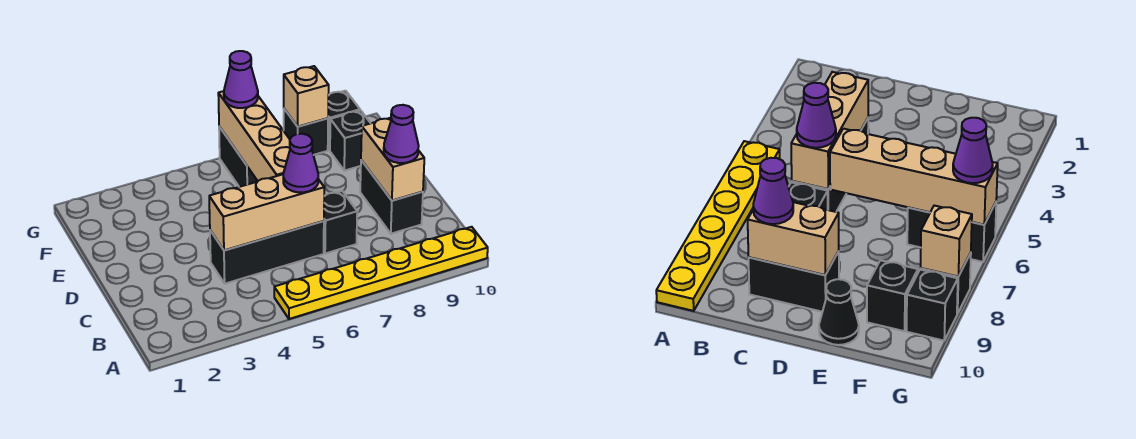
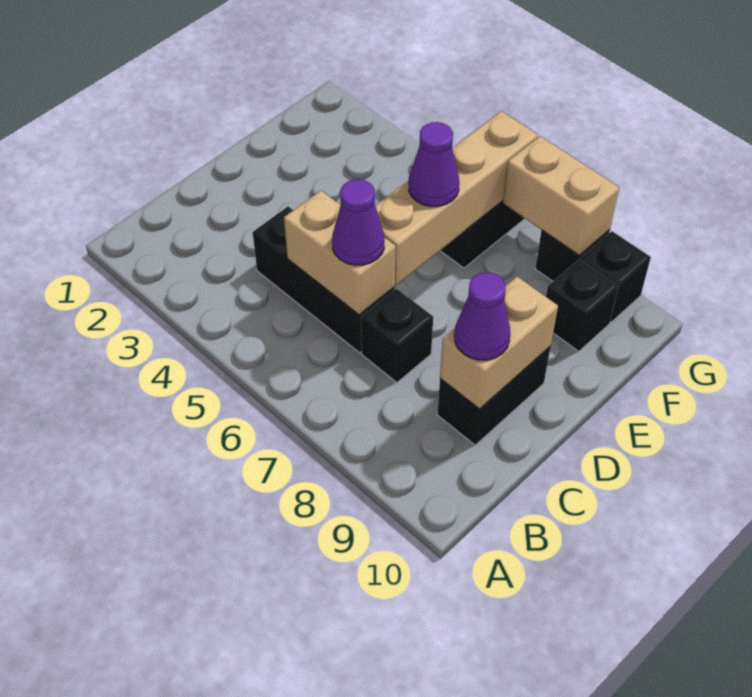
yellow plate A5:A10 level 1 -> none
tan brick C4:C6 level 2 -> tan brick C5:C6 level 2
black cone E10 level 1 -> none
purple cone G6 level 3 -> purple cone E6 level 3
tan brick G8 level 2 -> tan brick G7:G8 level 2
____
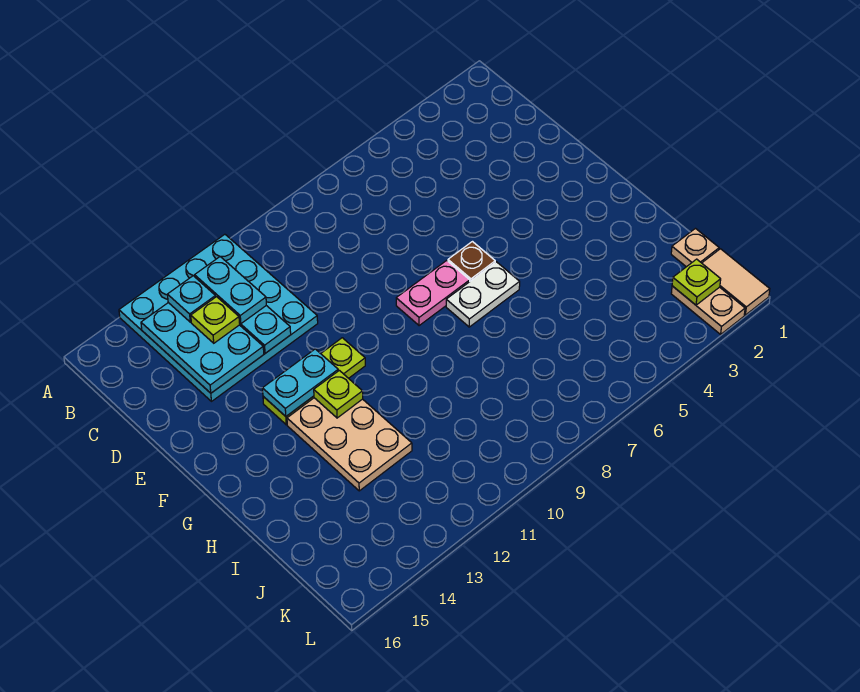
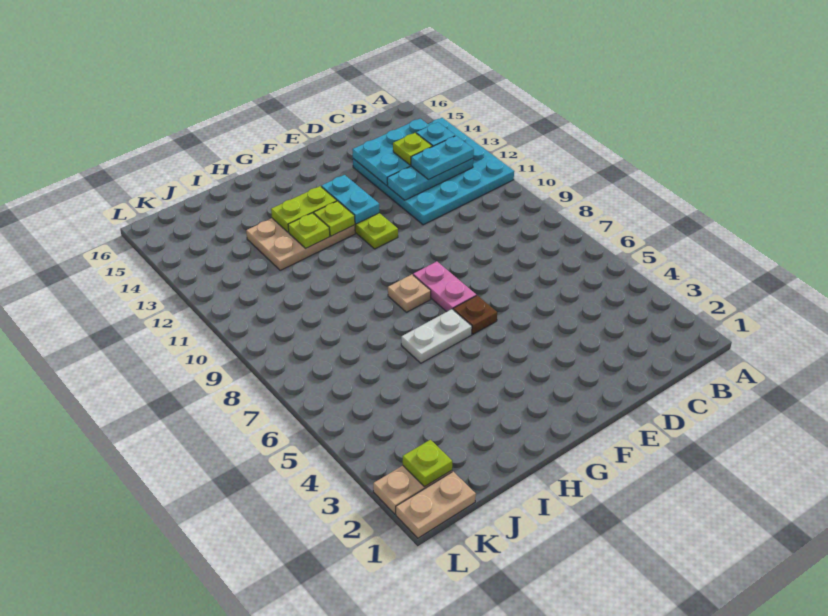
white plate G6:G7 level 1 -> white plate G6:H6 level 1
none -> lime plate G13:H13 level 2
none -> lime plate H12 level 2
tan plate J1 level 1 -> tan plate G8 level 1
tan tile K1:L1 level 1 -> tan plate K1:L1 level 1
____
**Instructions for the task**
When the line with "tan plate J1 level 1 -> tan plate G8 level 1" is reached in the data above, start copying there, and copy each line exactly until the line with "tan tile K1:L1" has been copied; copy nothing else.

**Worked solution**
tan plate J1 level 1 -> tan plate G8 level 1
tan tile K1:L1 level 1 -> tan plate K1:L1 level 1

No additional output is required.